Dataset items:
☆ ☆ ☆ ☆

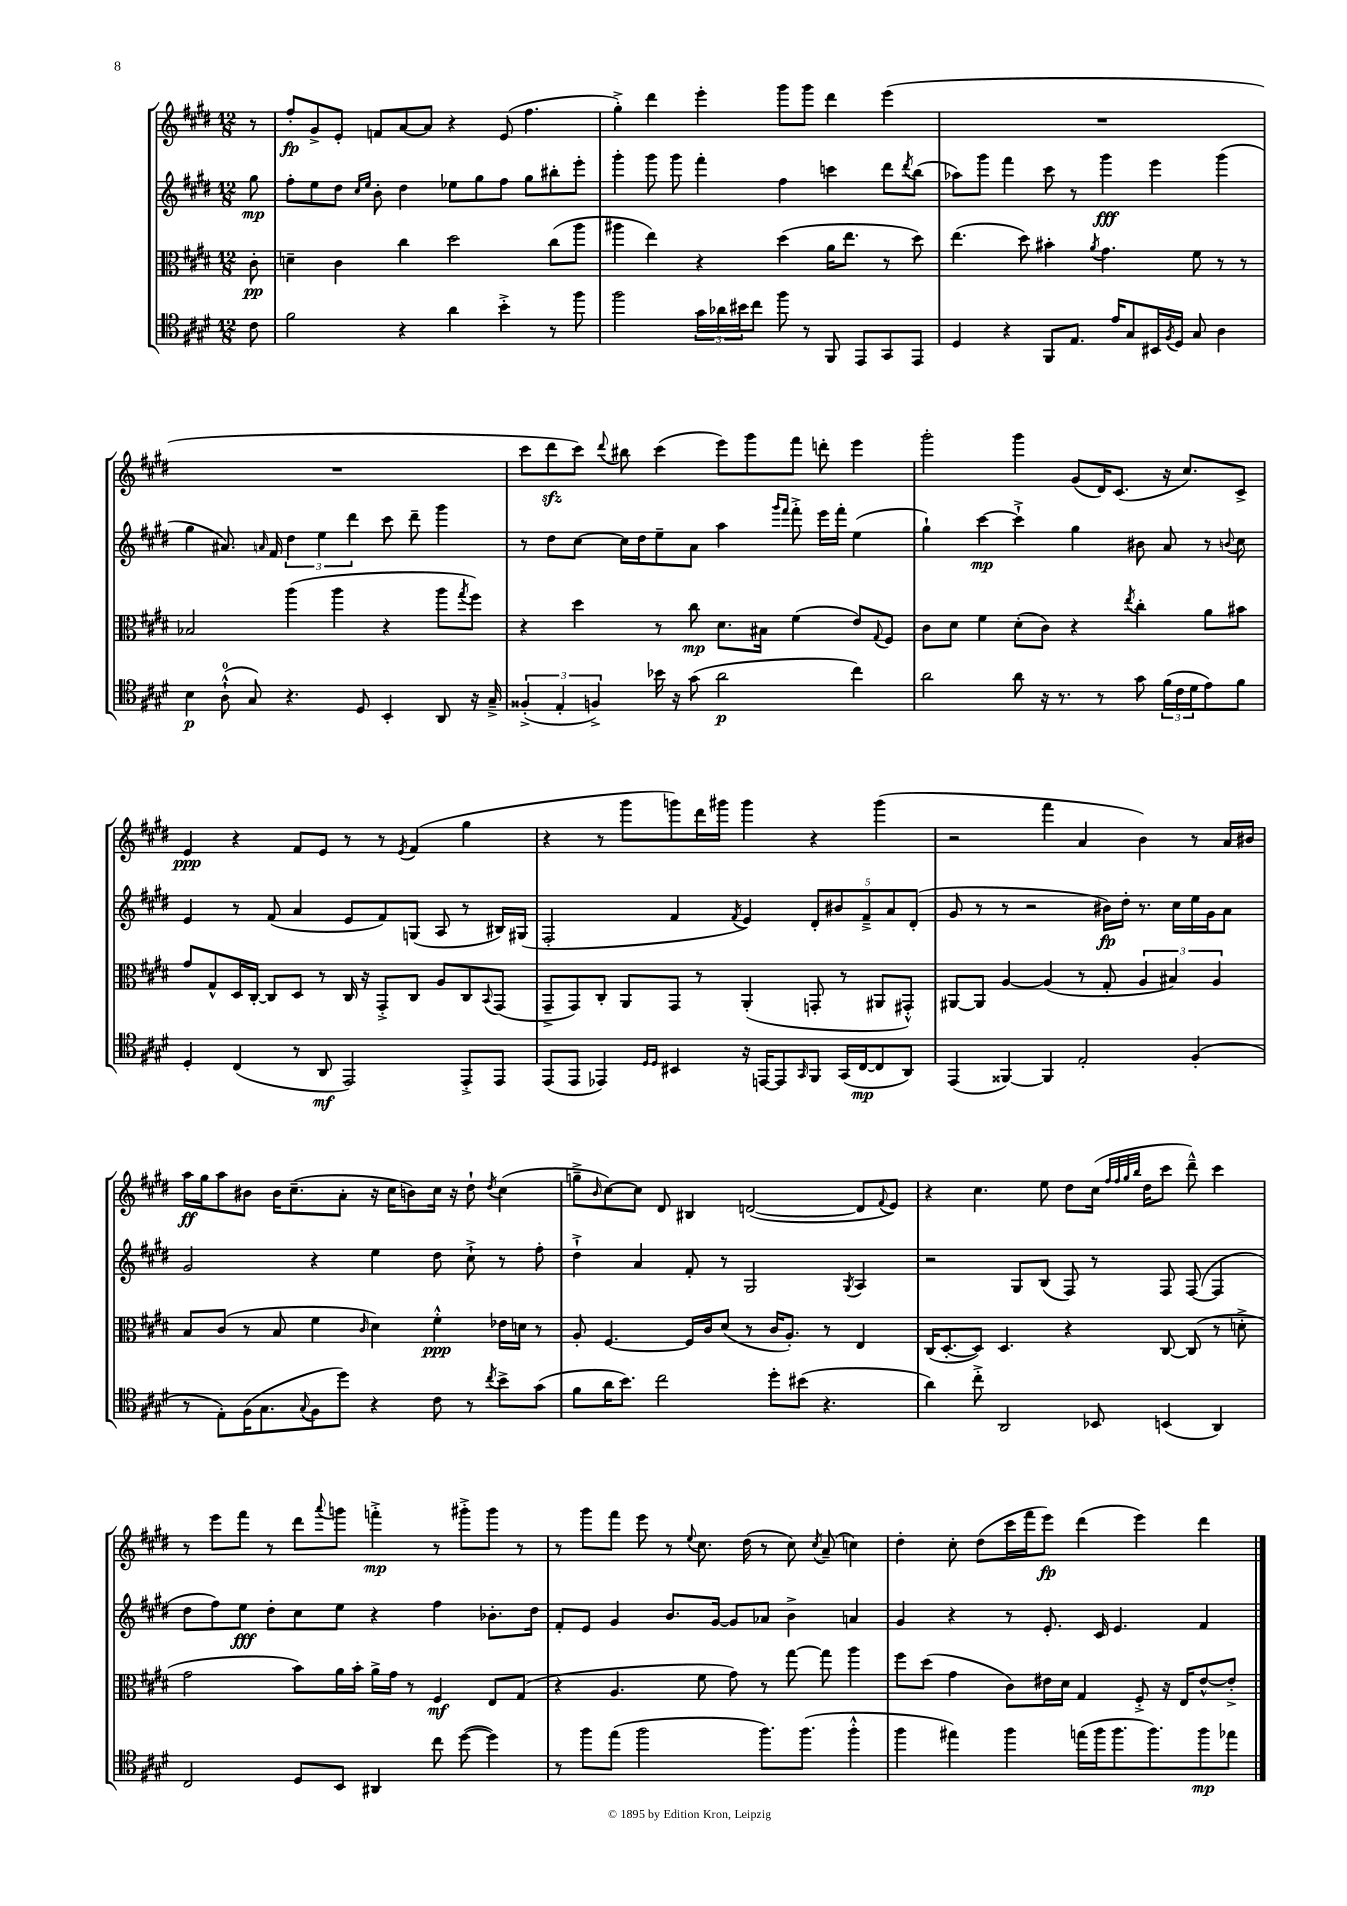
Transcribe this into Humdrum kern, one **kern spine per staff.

**kern	**kern	**kern	**kern
*staff4	*staff3	*staff2	*staff1
*clefC4	*clefC3	*clefG2	*clefG2
*k[f#c#g#d#]	*k[f#c#g#d#]	*k[f#c#g#d#]	*k[f#c#g#d#]
*M12/8	*M12/8	*M12/8	*M12/8
8c#	8c#'	8gg#	8r
=	=	=	=
2f#	4d~	8ff#'	8ff#'
.	.	8ee	8g#^
.	4c#	8dd#	8e'
.	.	16qqcc#	.
.	.	16qqee	.
.	.	8b'	8f
4r	4cc#	4dd#	[8a
.	.	.	8a]
4a	2dd#	8ee-	4r
.	.	8gg#	.
4b'^	.	8ff#	(8e
.	.	8gg#	4.ff#
8r	(8cc#	8bb#'	.
8ff#	8aa	8eee'	.
=	=	=	=
2ff#	4aa#	4ggg#'	4gg#'^)
.	4ee)	8ggg#	4ddd#
.	.	8ggg#	.
24g#	4r	4fff#'	4eee'
24a-	.	.	.
24b#	.	.	.
8cc#	.	.	.
8ff#	(4dd#	4ff#	8ggg#
8r	.	.	8ggg#
8FF#	16a	4ccc	4ddd#
.	8.ee	.	.
8EE	.	.	.
8GG#	8r	8ddd#	(4eee
.	.	8qddd#	.
8EE	8dd#)	(8bb	.
=	=	=	=
4D#	(4.ee	8aa-)	1.r
.	.	8ggg#	.
4r	.	4fff#	.
.	8dd#)	.	.
8FF#	4b#'	8ccc#	.
8.E	.	8r	.
.	8qa	.	.
.	4.g#	4ggg#	.
16e	.	.	.
8G#	.	.	.
16BB#	.	4eee	.
8qF#	.	.	.
16D#	.	.	.
8G#	8f#	.	.
4A	8r	(4ggg#	.
.	8r	.	.
=	=	=	=
4B	2B-	4gg#	1.r
(8A`^^	.	8.a#)	.
8G#)	.	.	.
.	.	16qqa	.
.	.	16f#	.
4.r	(4aa	6dd#	.
.	.	6ee	.
.	4aa	.	.
.	.	6ddd#	.
8D#	.	.	.
4BB'	4r	8ccc#	.
.	.	8ddd#~	.
8AA	8aa	4ggg#	.
.	8qgg#	.	.
16r	8ff#)	.	.
16G#~^	.	.	.
=	=	=	=
(6F##'^	4r	8r	8ccc#
.	.	8dd#	8ddd#
6E'	.	.	.
.	4dd#	[8cc#	8ccc#)
6F^)	.	.	.
.	.	.	8qqddd#
.	.	16cc#]	8bb#
.	.	16dd#	.
16b-	8r	8ee~	(4ccc#
16r	.	.	.
(8g#	8cc#	8a	.
2a	8.d#	4aa	8eee)
.	.	.	8ggg#
.	16B#	.	.
.	.	16qqggg#	.
.	.	16qqfff#	.
.	(4f#	8fff#'^	8fff#
.	.	16eee	8ddd'
.	.	16fff#'	.
4cc#)	8e)	(4ee	4eee
.	8qqG#	.	.
.	8F#	.	.
=	=	=	=
2a	8c#	4gg#`)	2ggg#'
.	8d#	.	.
.	4f#	[4ccc#	.
8a	(8d#'	4ccc#`^]	4ggg#
16r	8c#)	.	.
8.r	.	.	.
.	4r	4gg#	(8g#
8r	.	.	16d#)
.	.	.	(8.c#
.	8qee	.	.
8g#	4cc#'	8b#	.
(24f#	.	8a	16r
24c#	.	.	.
.	.	.	8.cc#)
24d#	.	.	.
8e)	8a	8r	.
.	.	8qqb	.
8f#	8b#	8cc#	8c#^
=	=	=	=
4D#'	8g#	4e	4e
.	8G#^^	.	.
(4C#	16D#	8r	4r
.	[16C#'	.	.
.	8C#]	(8f#	.
8r	8D#	4a	8f#
8AA	8r	.	8e
2EE)	16C#	8e	8r
.	16r	.	.
.	8GG#'^	8f#)	8r
.	.	.	8qe
.	8C#	(8G	(4f#
.	8A	8A	.
8EE'^	8C#	8r	4gg#
.	8qqBB	.	.
8EE	(8GG#	16B#)	.
.	.	(16G#	.
=	=	=	=
(8EE	8GG#~^	2F#'	4r
8EE	8GG#)	.	.
4EE-)	8C#'	.	8r
.	8AA	.	8ggg#
16qqD#	.	.	.
16qqD#	.	.	.
4BB#	8GG#	4f#	8ggg)
.	8r	.	16ddd#
.	.	.	16ggg#
.	.	8qf#	.
16r	(4AA'	4e)	4ggg#
[16EE	.	.	.
8EE]	.	.	.
16qqGG#	.	.	.
8FF#	8GG'	10d#'	4r
.	.	10b#	.
(16GG#	8r	.	.
[16C#	.	.	.
.	.	10f#~^	.
8C#]	8AA#	.	(4ggg#
.	.	10a	.
8AA)	8GG#'^^)	.	.
.	.	(10d#'	.
=	=	=	=
(4EE	[8AA#	8g#	2r
.	8AA#]	8r	.
[4FF##)	[4A	8r	.
.	.	2r	.
4FF##]	(4A]	.	4fff#
2E'	8r	.	4a
.	8G#'	16b#)	.
.	.	16dd#'	.
.	6A	8.r	4b)
.	6B#)	.	.
.	.	16cc#	.
(4F#'	.	16ee	8r
.	.	16g#	.
.	6A	.	.
.	.	8a	16a
.	.	.	16b#
=	=	=	=
8r	8B	2g#	16aa
.	.	.	16gg#
8E')	(8c#	.	8aa
(16F#	8r	.	8b#
8.G#	.	.	.
.	8B	.	16b#
.	.	.	(8.cc#~
8qqG#	.	.	.
8F#	4f#	4r	.
8dd#)	.	.	8a'
.	16qqc#	.	.
4r	4d#)	4ee	16r
.	.	.	16cc#
.	.	.	8b)
8c#	4f#'^^	8dd#	16cc#
.	.	.	16r
8r	.	8cc#`^	8dd#`
8qcc#	.	.	8qdd#
8b^	16e-	8r	(4cc#
.	16d	.	.
(8g#	8r	8ff#'	.
=	=	=	=
8f#	8A'	4dd#`^	8gg~^
.	.	.	16qqb
16a	[4.F#	.	[8cc#)
8.b)	.	.	.
.	.	4a	8cc#]
2cc#	.	.	8d#
.	16F#]	8f#'	4B#
.	16c#	.	.
.	(8d#	8r	.
.	8r	2G#	([2d
8dd#'	16c#	.	.
.	8.A')	.	.
(8b#	.	.	.
4.r	8r	.	.
.	.	8qG#	.
.	4E	4A	8d]
.	.	.	8qqf#
.	.	.	8e)
=	=	=	=
4a)	(16C#	2r	4r
.	[8.D#'	.	.
8cc#'^	8D#])	.	4.cc#
2AA	4.D#	.	.
.	.	8G#	.
.	.	(8B	8ee
.	4r	8F#)	8dd#
8BB-	.	8r	(16cc#
.	.	.	32qqff#
.	.	.	32qqff#
.	.	.	32qqgg#
.	.	.	32qqbb
.	.	.	16dd#
(4BB	[8C#	8F#	8ccc#
.	(8C#]	([8F#	8ddd#~^^)
4AA)	8r	4F#]	4ccc#
.	8d'^	.	.
=	=	=	=
2C#	2g#	8dd#	8r
.	.	8ff#)	8eee
.	.	8ee	8fff#
.	.	8dd#'	8r
8D#	8b)	8cc#	8ddd#
.	.	.	8qqaaa
8BB	16a	8ee	8ggg
.	16b'	.	.
4AA#	16a^	4r	4fff'^
.	16g#	.	.
.	8r	.	.
8cc#	4F#	4ff#	8r
([8dd#	.	.	8ggg#'^
4dd#])	8E	8.b-'	8ggg#
.	(8G#	.	8r
.	.	16dd#	.
=	=	=	=
8r	4r	8f#'	8r
8ff#	.	8e	8ggg#
(8ee	4.A	4g#	8fff#
2ff#	.	.	8eee
.	.	8.b	8r
.	.	.	8qqee
.	8f#	.	8.cc#
.	.	[16g#	.
.	8g#)	8g#]	.
.	.	.	(16dd#
8.ff#)	8r	8a-	8r
.	[8gg#	4b^	8cc#)
(8.ff#	.	.	.
.	.	.	8qcc#
.	8gg#]	.	(8a~
4ff#'^^	4aa	4a	4cc)
=	=	=	=
4ff#	8ff#	4g#	4dd#'
.	(8dd#	.	.
4ee#)	4g#	4r	8cc#'
.	.	.	(8dd#
4ff#	8c#)	8r	16ccc#
.	.	.	16fff#
.	16e#	8.e'	8eee)
.	16d#	.	.
(16ee	4G#	.	(4ddd#
16ff#	.	16c#	.
8.ff#	.	4.e	.
.	8F#'^	.	4eee)
8.ff#)	.	.	.
.	16r	.	.
.	16E	.	.
8ff#	[8e#^^	4f#	4ddd#
8ee-	8e#'^]	.	.
==	==	==	==
*-	*-	*-	*-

☆ ☆ ☆ ☆

## [Instructions to follow]
Locate each line in the listing above that contains the string "kern", and copy those lines.

## [Full solution]
Transcribe this into Humdrum kern, one **kern spine per staff.
**kern	**kern	**kern	**kern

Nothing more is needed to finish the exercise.